EXERCISE:
Would you pull out every line of the material that contains the string "Harbor"?

MATERIAL FOR THE TASK:
######

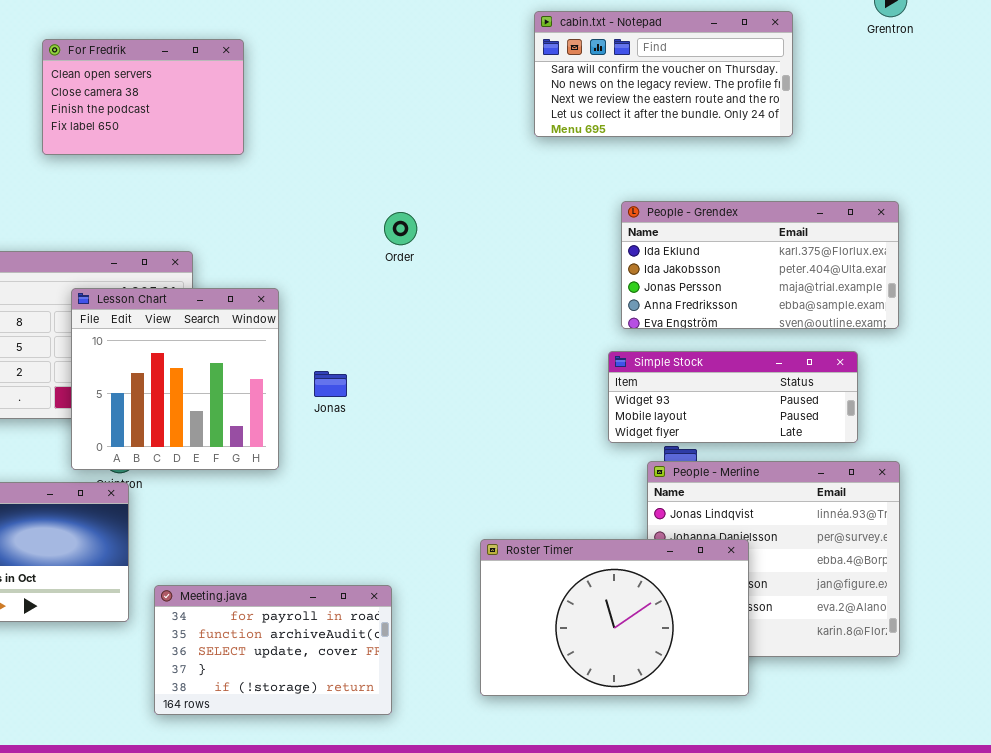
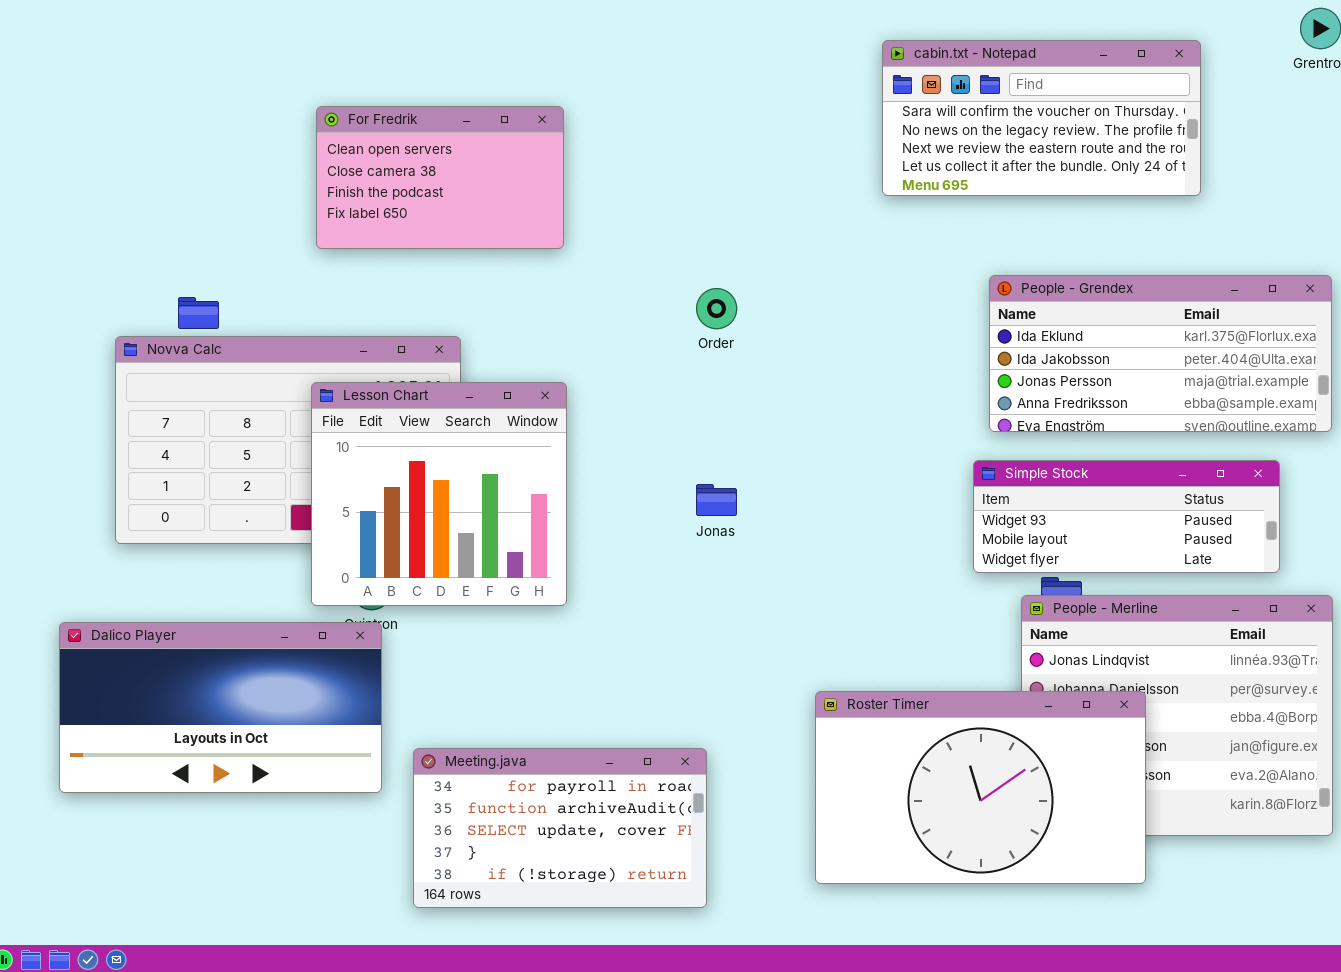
For Fredrik: [42,39,244,155] -> [316,106,564,249], moved
Jonas: [314,371,347,397] -> [696,484,737,516], moved

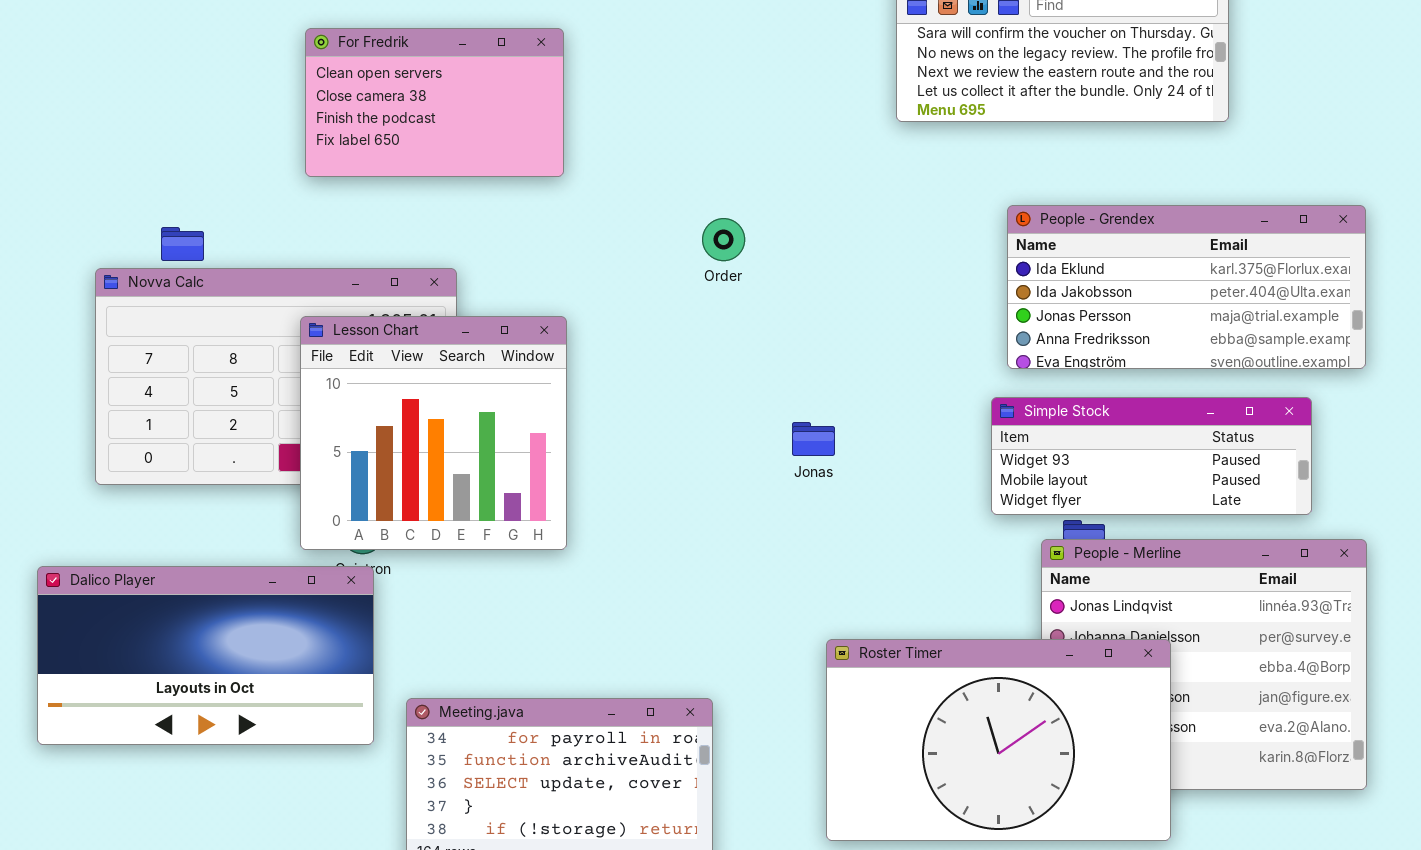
Jonas: [696,484,737,516] -> [792,422,835,456], moved

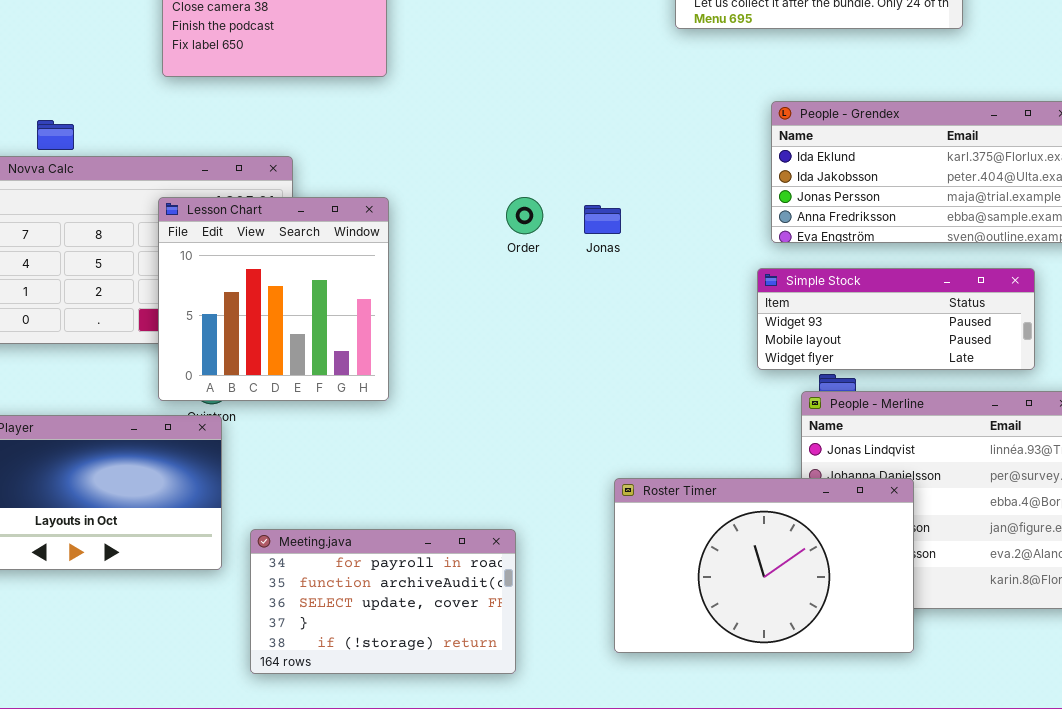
Order: [702,218,745,261] -> [506,197,543,234], moved
Jonas: [792,422,835,456] -> [584,205,621,234], moved

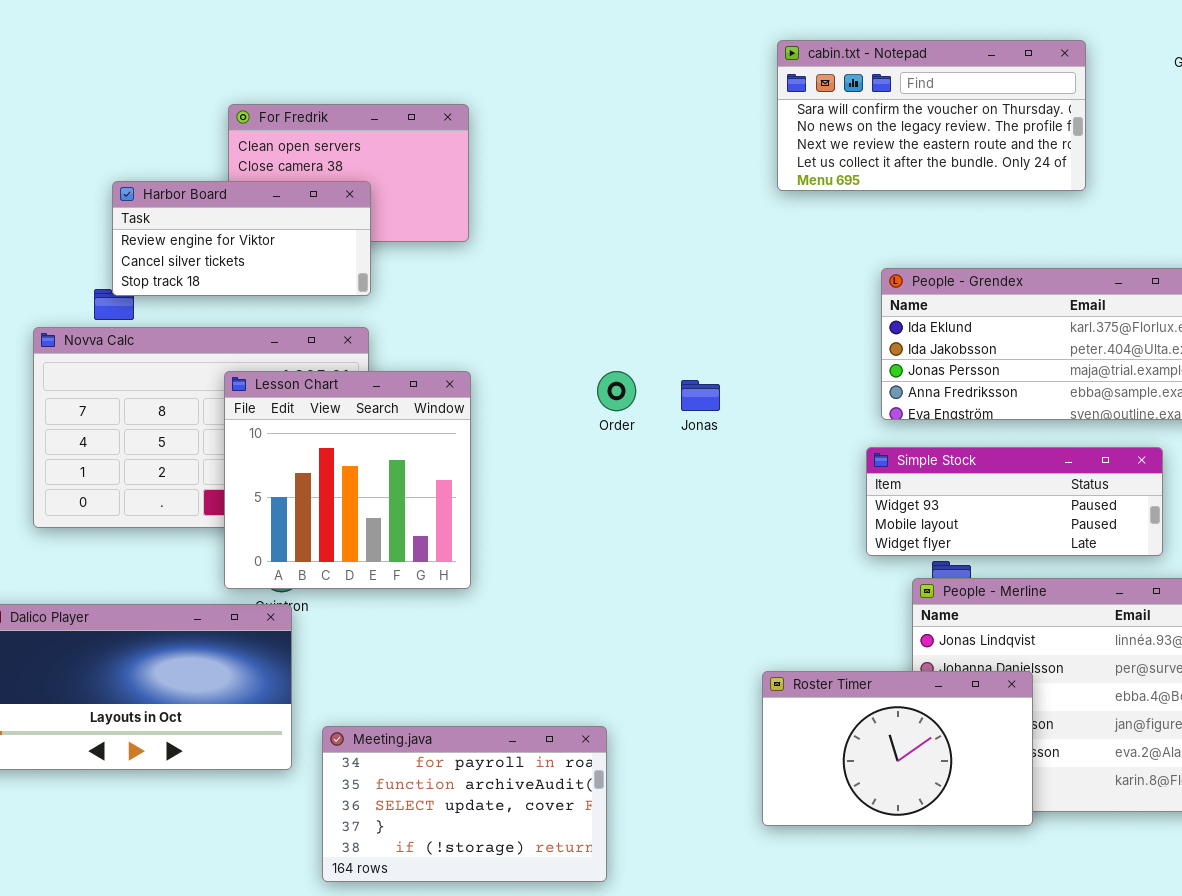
Harbor Board: none -> [112,181,371,296], opened
Roster Timer: [614,478,914,653] -> [762,671,1033,826], resized

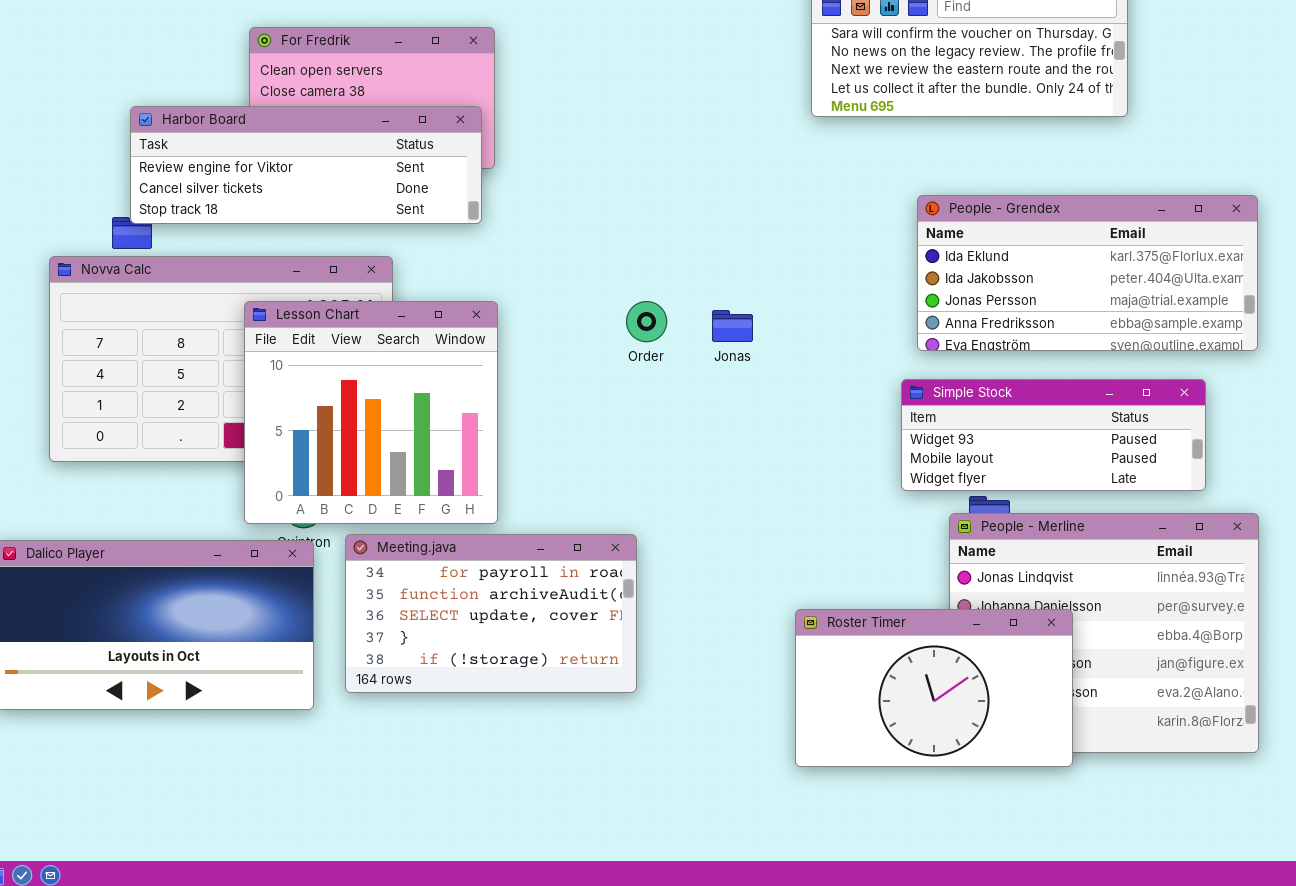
Harbor Board: [112,181,371,296] -> [130,106,482,224], resized
Meeting.java: [322,726,607,882] -> [345,534,637,693], moved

######

RESULT OF THE TASK:
Harbor Board: none -> [112,181,371,296], opened
Harbor Board: [112,181,371,296] -> [130,106,482,224], resized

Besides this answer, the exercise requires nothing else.